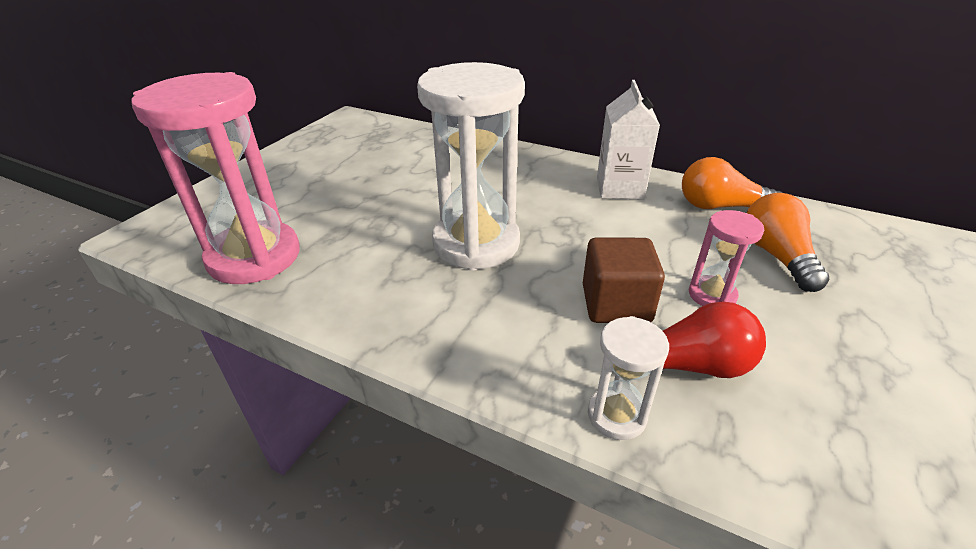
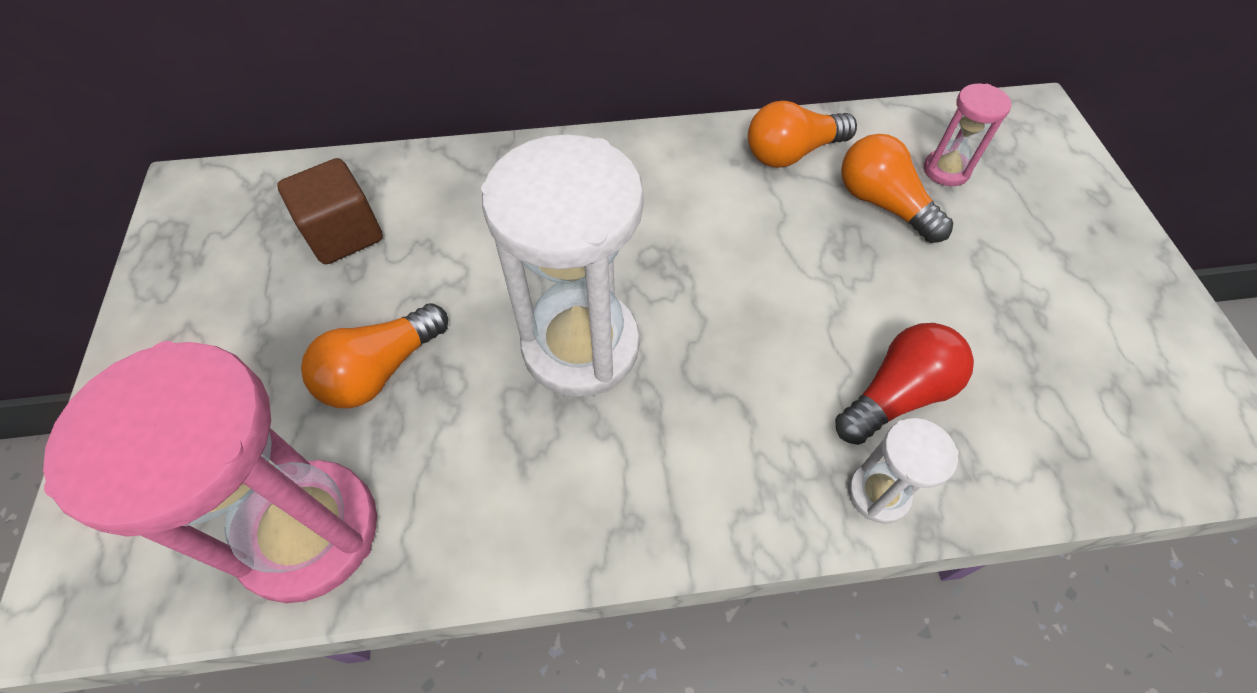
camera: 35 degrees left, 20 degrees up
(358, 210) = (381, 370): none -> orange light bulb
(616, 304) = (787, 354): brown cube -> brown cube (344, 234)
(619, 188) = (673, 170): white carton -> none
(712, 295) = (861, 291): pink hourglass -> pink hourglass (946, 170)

※ ※ ※

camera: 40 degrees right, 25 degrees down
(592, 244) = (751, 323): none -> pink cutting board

※ ※ ※

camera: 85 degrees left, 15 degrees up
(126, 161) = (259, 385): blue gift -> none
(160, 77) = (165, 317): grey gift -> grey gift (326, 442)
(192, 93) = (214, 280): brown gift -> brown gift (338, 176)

※ ※ ※

Out of the data above, transcribe exactly and only the lines starting with the line that has "(619, 188) = (673, 170): white carton -> none" and going on through the line that has "(712, 295) = (861, 291): pink", both included.

(619, 188) = (673, 170): white carton -> none
(712, 295) = (861, 291): pink hourglass -> pink hourglass (946, 170)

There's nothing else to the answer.